● DESCRIPTION OF THE TASK
Your answer must be an exact copy of the entries, containing no images.

● DATA RECORDS
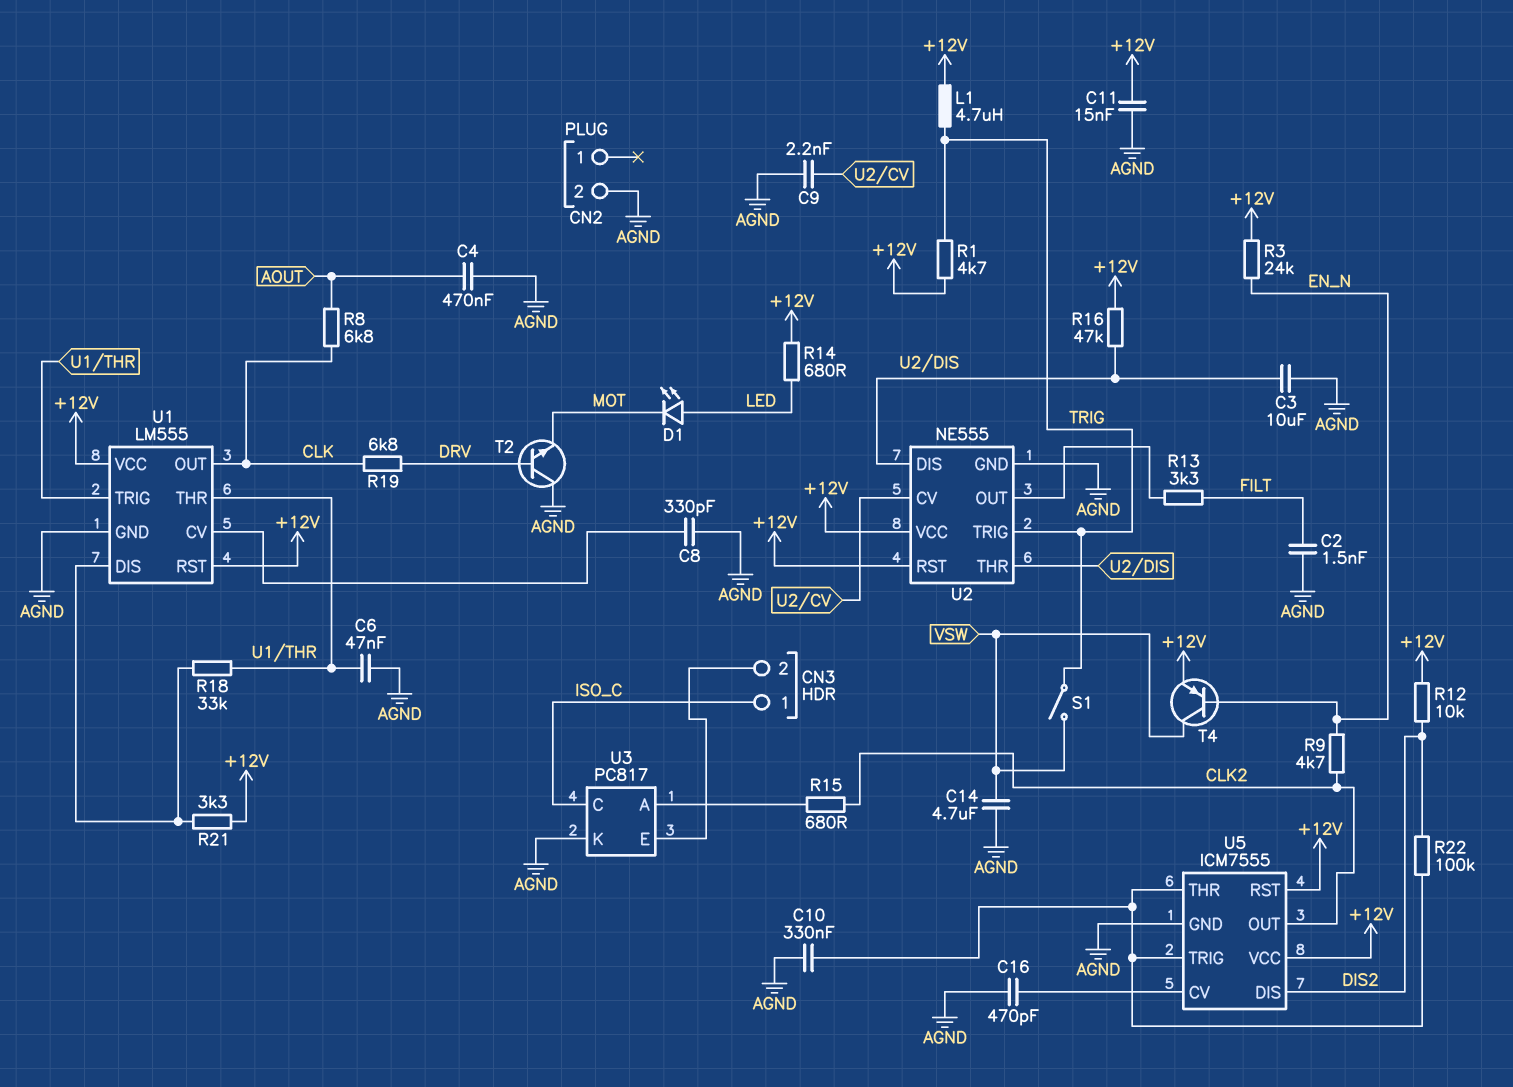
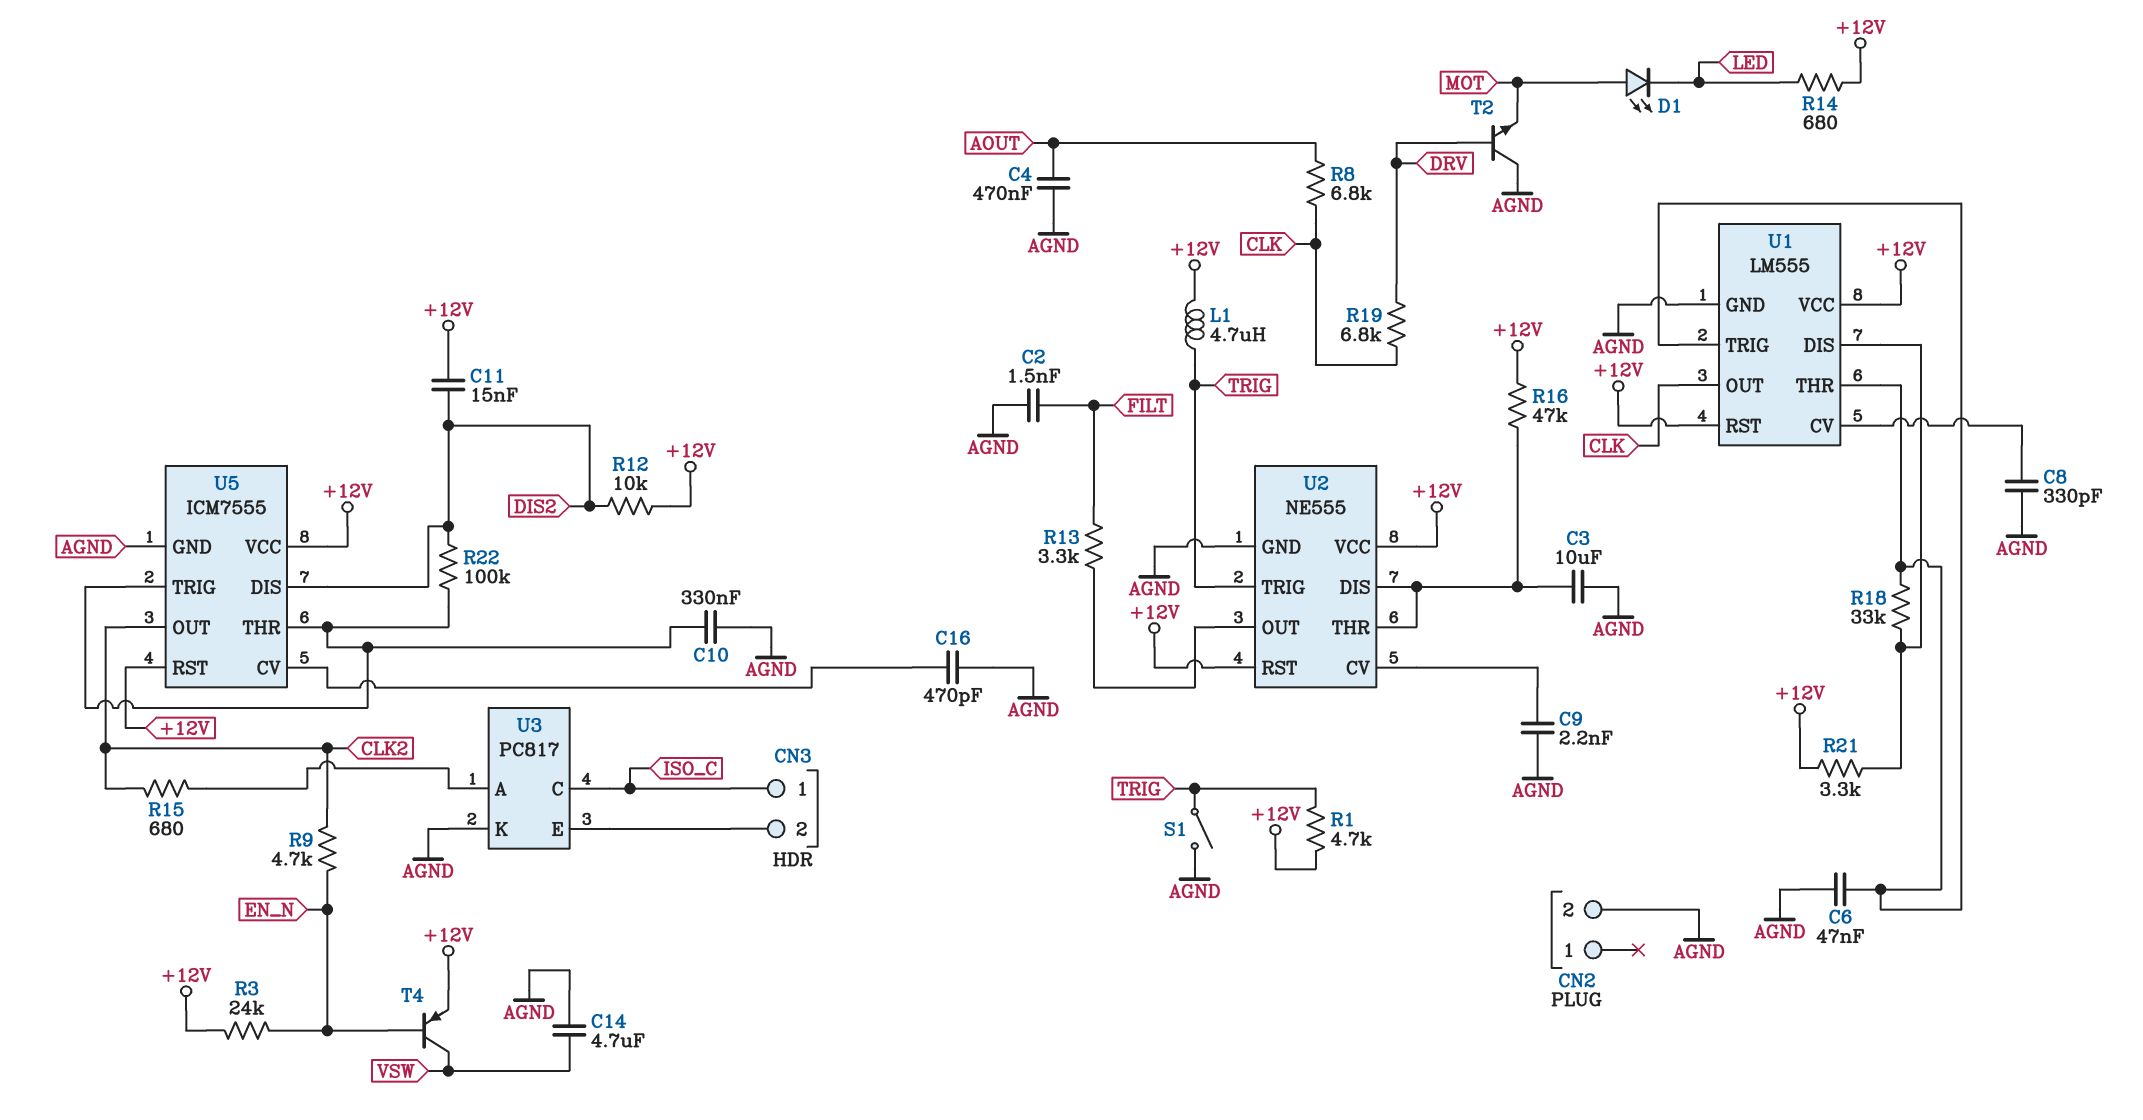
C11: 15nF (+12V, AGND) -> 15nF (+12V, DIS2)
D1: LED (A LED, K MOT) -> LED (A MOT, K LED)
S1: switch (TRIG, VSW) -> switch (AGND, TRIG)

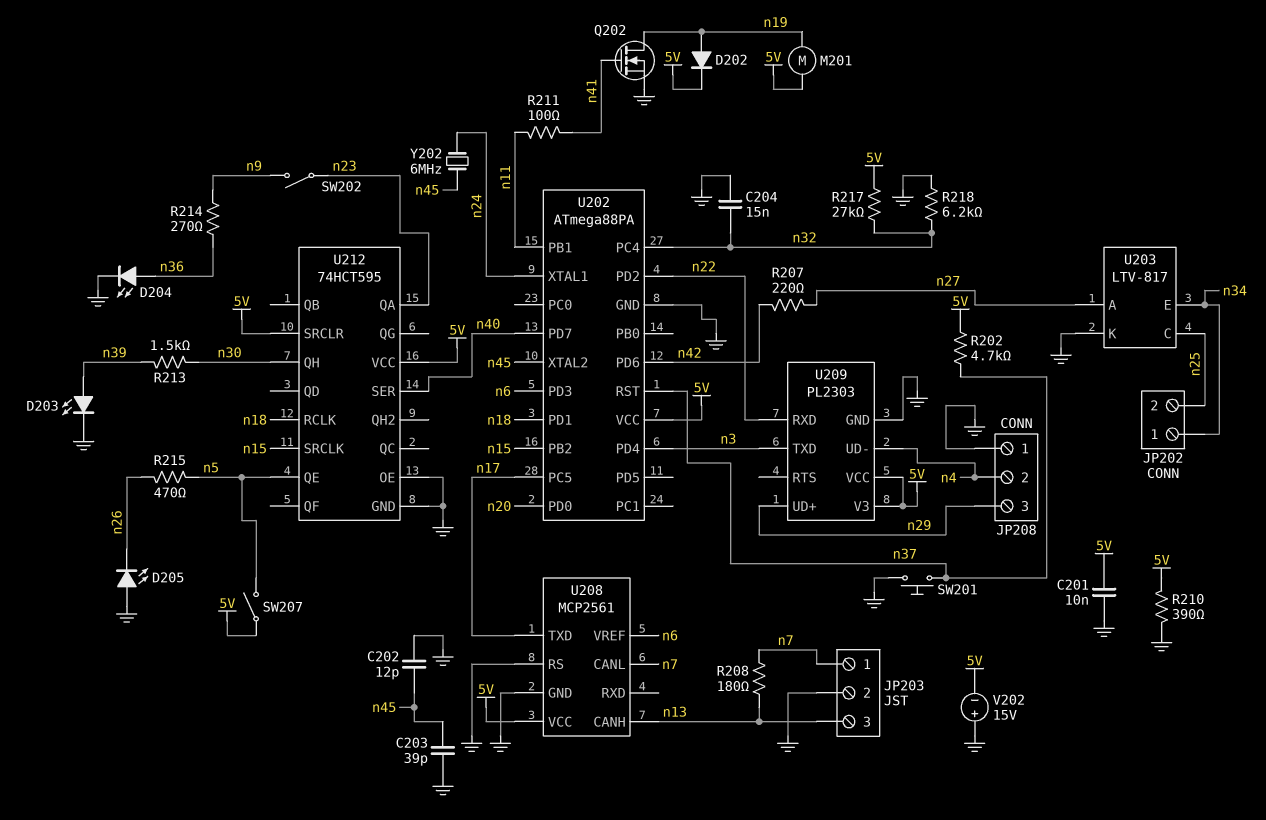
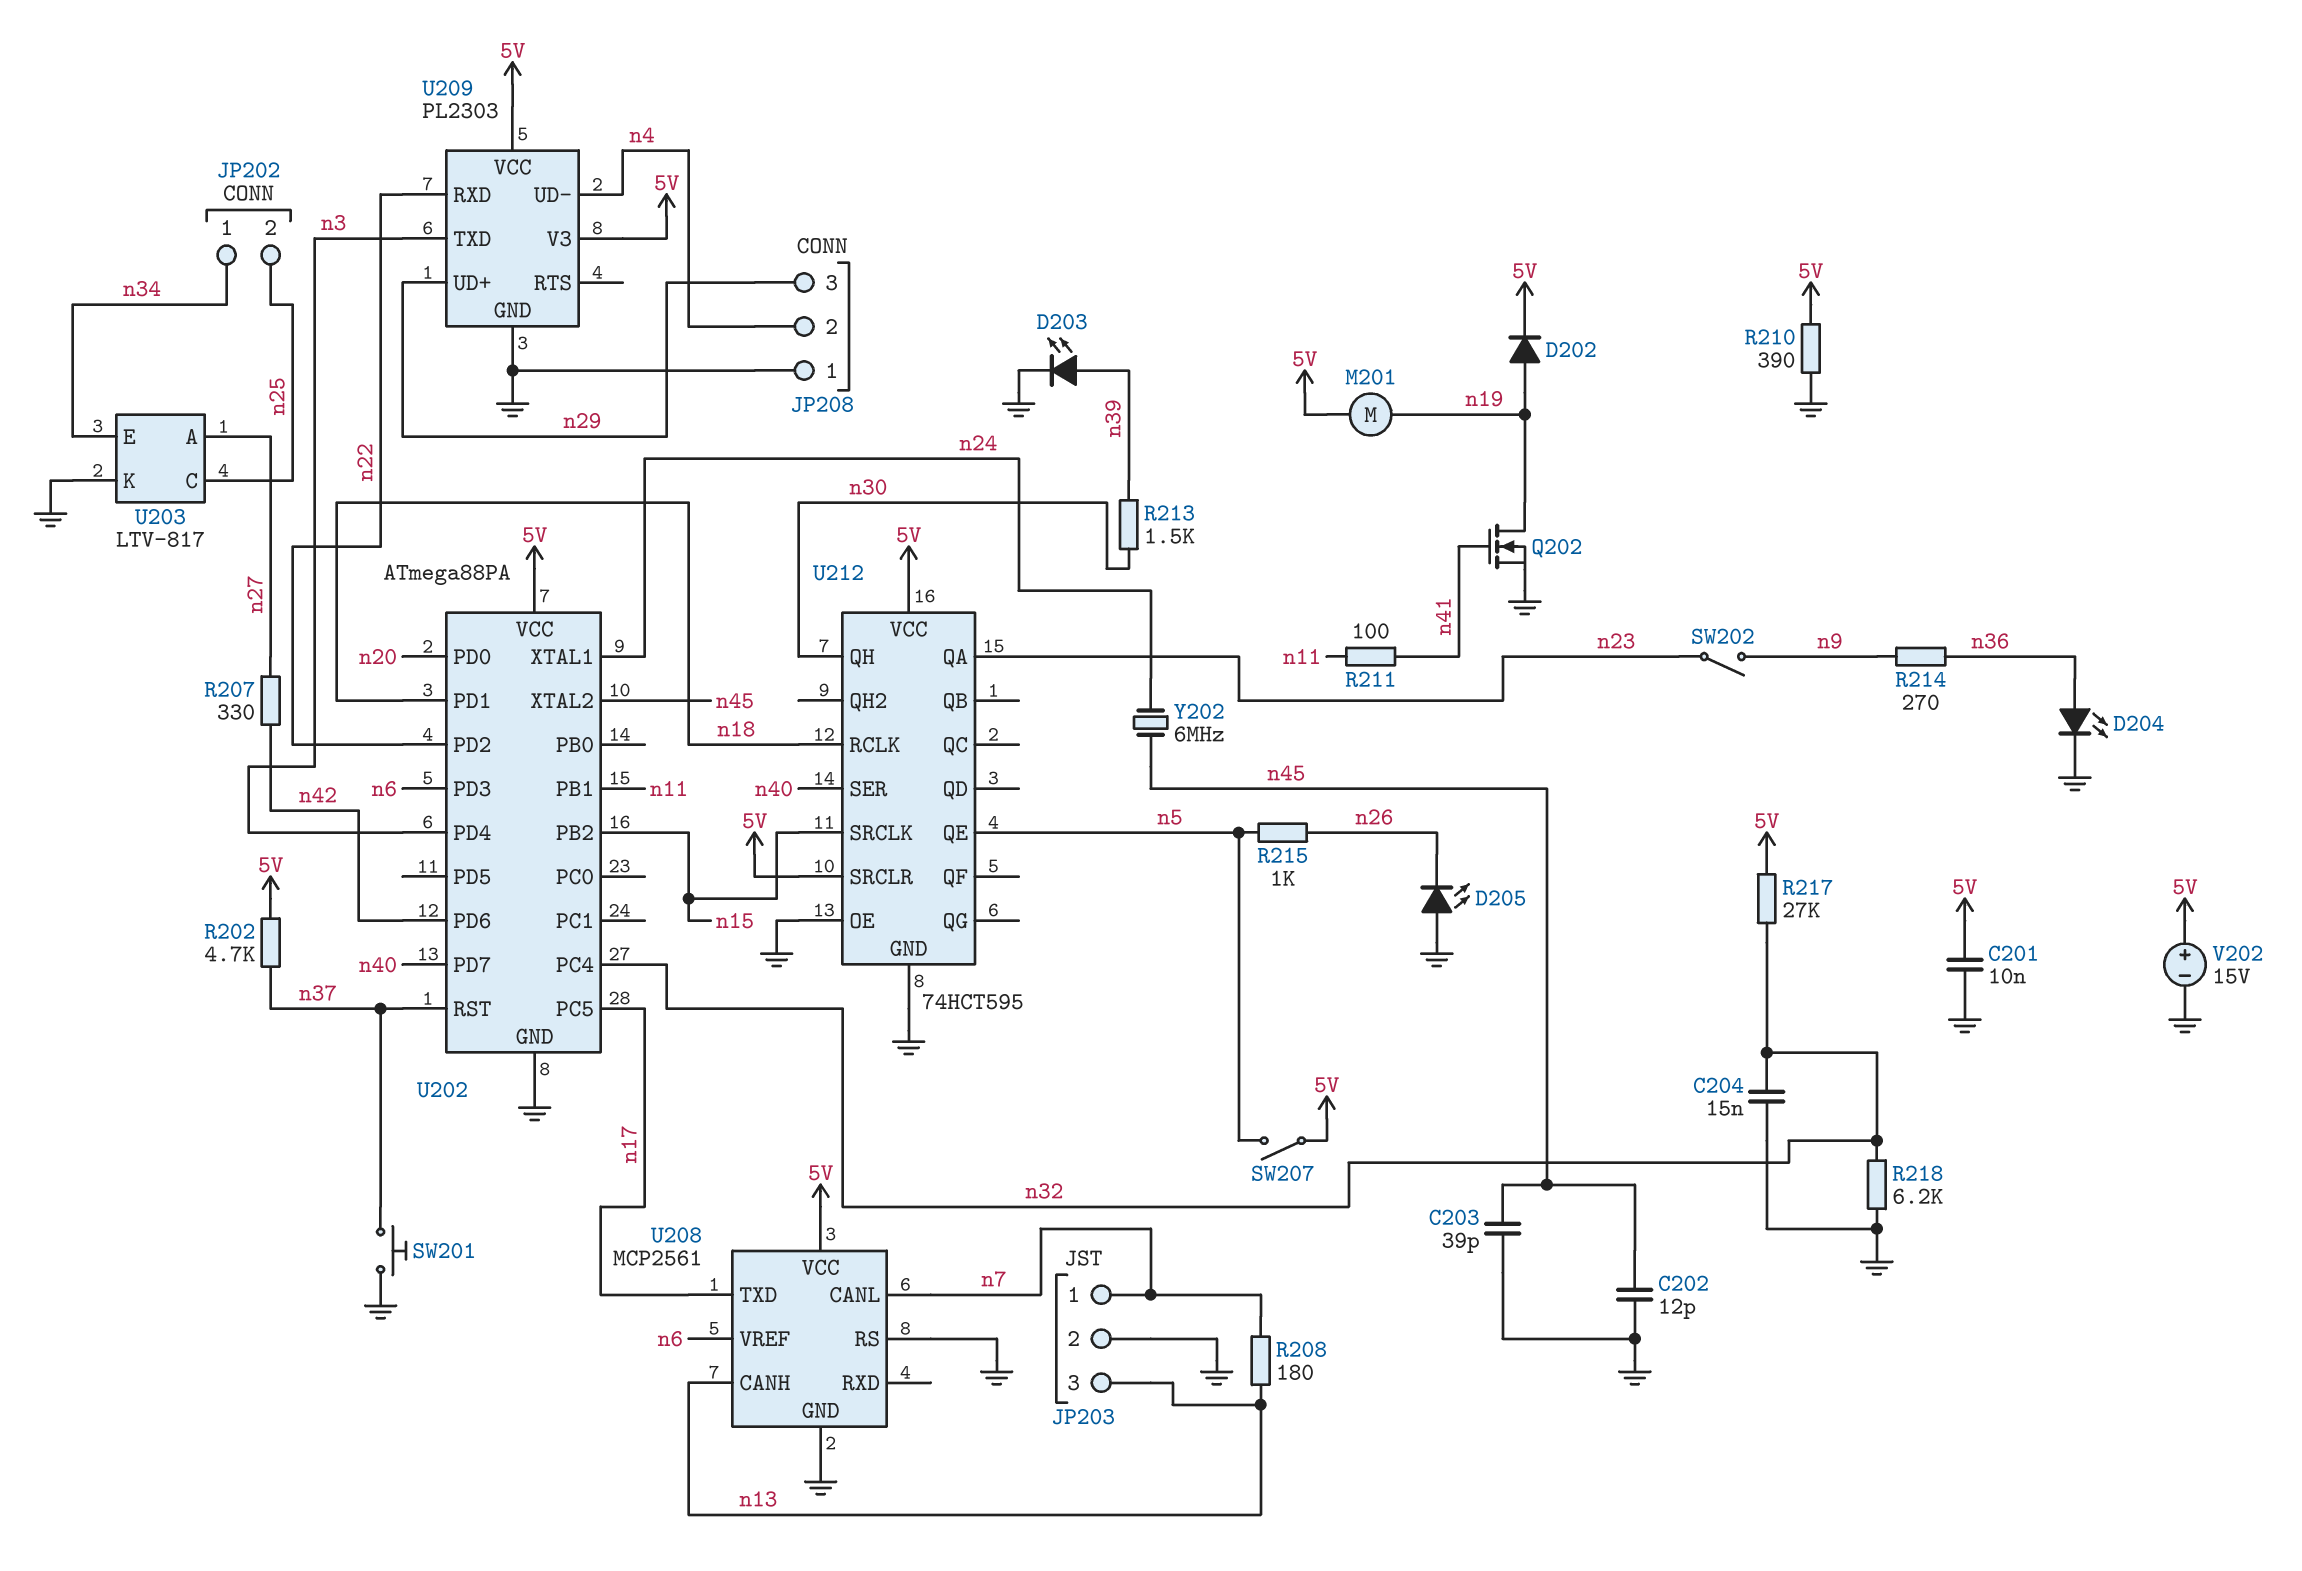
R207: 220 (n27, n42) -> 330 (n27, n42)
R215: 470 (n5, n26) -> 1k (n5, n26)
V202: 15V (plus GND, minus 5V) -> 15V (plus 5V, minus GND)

● ANSWER TO THE EXERCISE
C11: 15nF (+12V, AGND) -> 15nF (+12V, DIS2)
D1: LED (A LED, K MOT) -> LED (A MOT, K LED)
S1: switch (TRIG, VSW) -> switch (AGND, TRIG)

R207: 220 (n27, n42) -> 330 (n27, n42)
R215: 470 (n5, n26) -> 1k (n5, n26)
V202: 15V (plus GND, minus 5V) -> 15V (plus 5V, minus GND)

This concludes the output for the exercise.